Given material:
▬▬▬▬▬▬

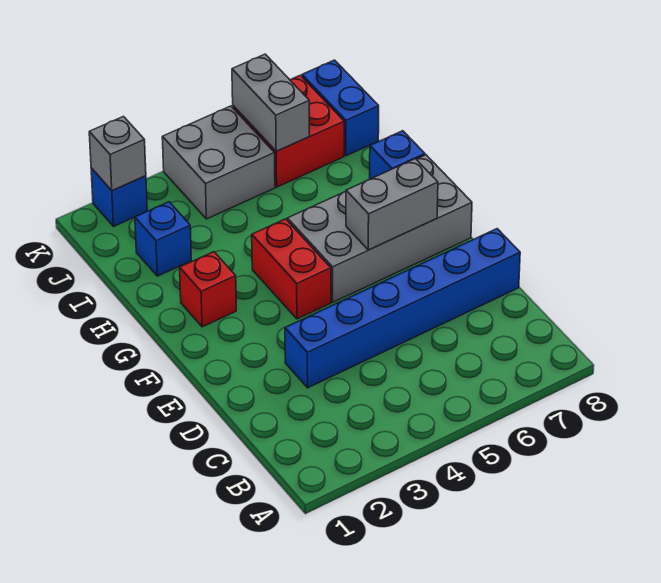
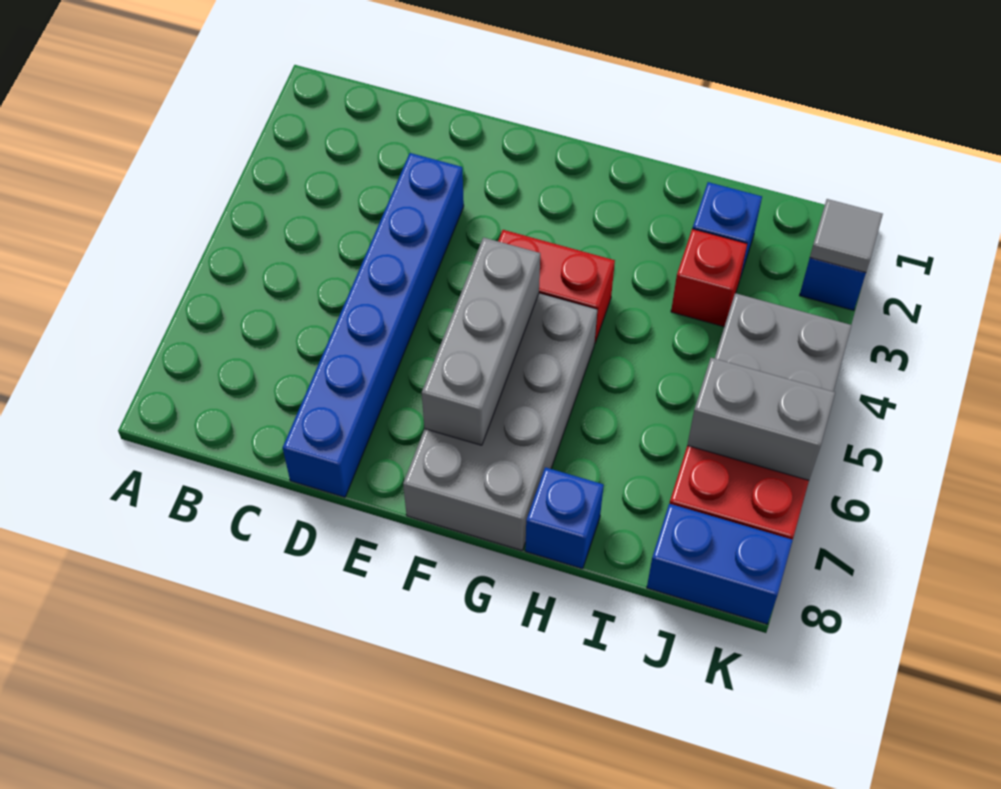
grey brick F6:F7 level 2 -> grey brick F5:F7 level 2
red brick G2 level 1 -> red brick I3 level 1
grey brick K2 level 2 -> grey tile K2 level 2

▬▬▬▬▬▬

All of the material above should be set down again exactly, though not its pictures.

Response to this task:
grey brick F6:F7 level 2 -> grey brick F5:F7 level 2
red brick G2 level 1 -> red brick I3 level 1
grey brick K2 level 2 -> grey tile K2 level 2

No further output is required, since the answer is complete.